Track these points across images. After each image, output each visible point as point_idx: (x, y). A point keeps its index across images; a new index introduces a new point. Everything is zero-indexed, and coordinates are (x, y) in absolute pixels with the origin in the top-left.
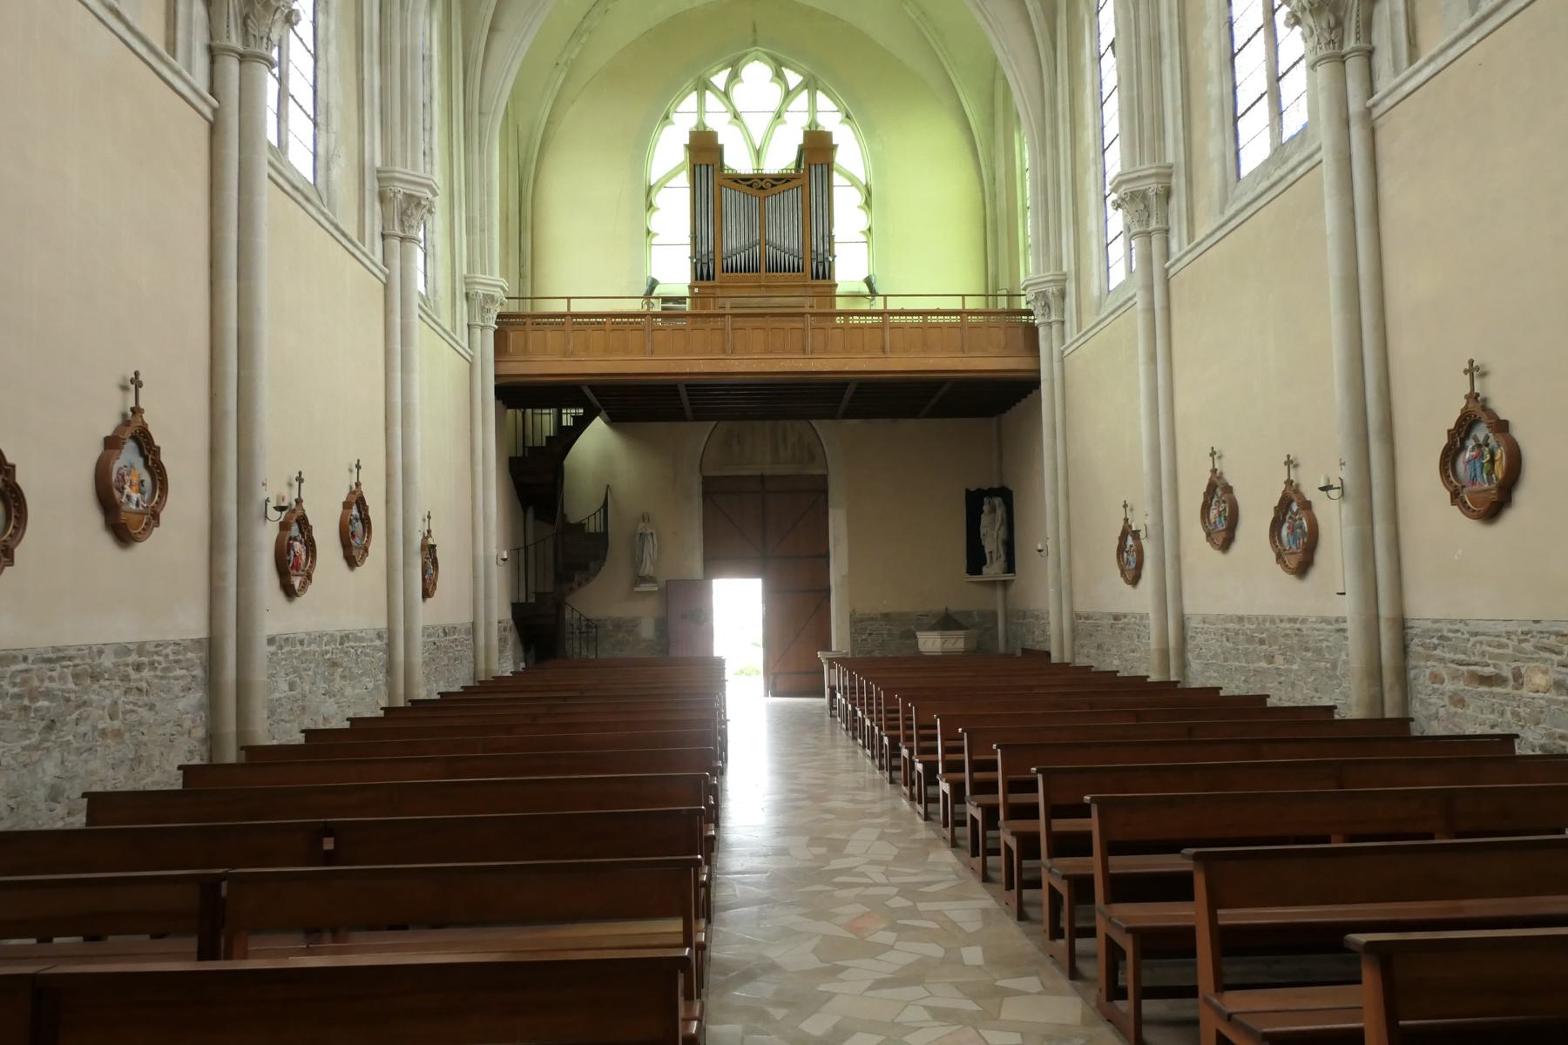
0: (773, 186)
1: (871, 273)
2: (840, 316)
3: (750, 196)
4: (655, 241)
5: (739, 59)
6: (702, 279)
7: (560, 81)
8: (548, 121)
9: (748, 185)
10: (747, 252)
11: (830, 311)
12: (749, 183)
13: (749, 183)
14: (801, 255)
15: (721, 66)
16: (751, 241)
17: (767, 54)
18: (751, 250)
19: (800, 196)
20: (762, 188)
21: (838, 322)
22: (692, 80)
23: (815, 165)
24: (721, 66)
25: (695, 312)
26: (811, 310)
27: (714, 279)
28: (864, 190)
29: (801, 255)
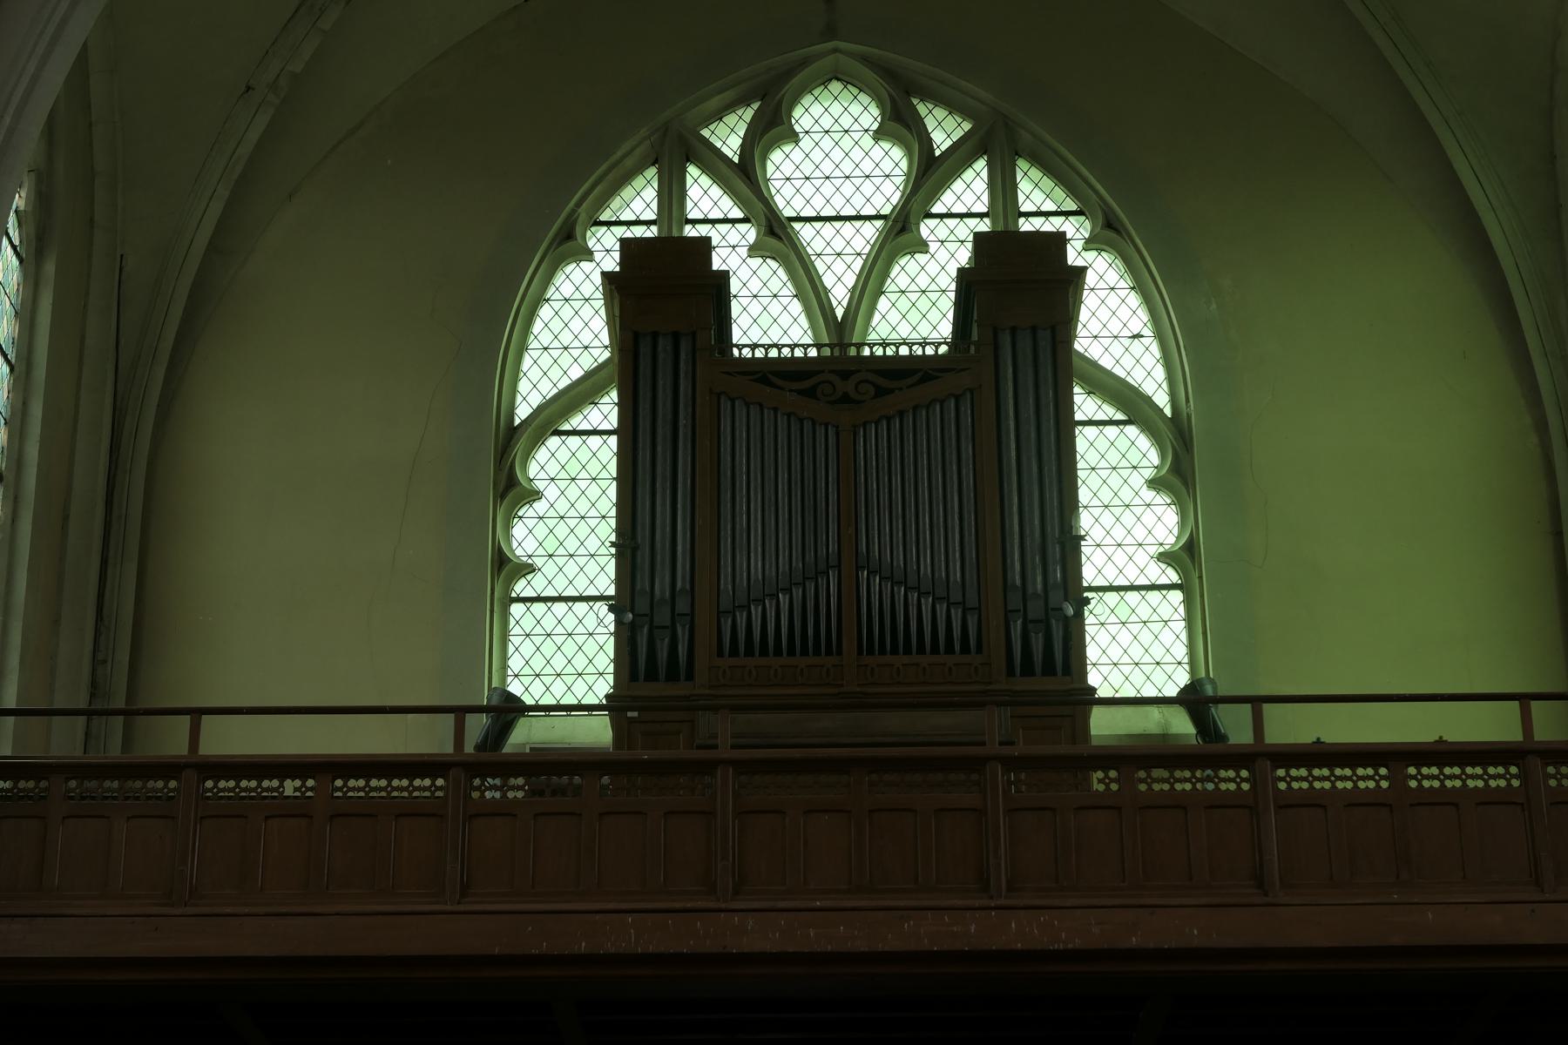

------------------------

What is being asked: Lay out every line of the records above as a numbered list, skipping any blank lines. Leave the pictures out.

Exercise result:
1. Track these points across images. After each image, output each visible point as point_idx: (x, y). A point keeps its index across images; a new index introduces a new point. Everything is zero-indexed, and coordinates are (x, y) in absolute pixels with the origin in the top-left.
2. 0: (773, 186)
3. 1: (871, 273)
4. 2: (840, 316)
5. 3: (750, 196)
6. 4: (655, 241)
7. 5: (739, 59)
8. 6: (702, 279)
9. 7: (560, 81)
10. 8: (548, 121)
11. 9: (748, 185)
12. 10: (747, 252)
13. 11: (830, 311)
14. 12: (749, 183)
15. 13: (749, 183)
16. 14: (801, 255)
17. 15: (721, 66)
18. 16: (751, 241)
19. 17: (767, 54)
20. 18: (751, 250)
21. 19: (800, 196)
22. 20: (762, 188)
23. 21: (838, 322)
24. 22: (692, 80)
25. 23: (815, 165)
26. 24: (721, 66)
27. 25: (695, 312)
28. 26: (811, 310)
29. 27: (714, 279)
30. 28: (864, 190)
31. 29: (801, 255)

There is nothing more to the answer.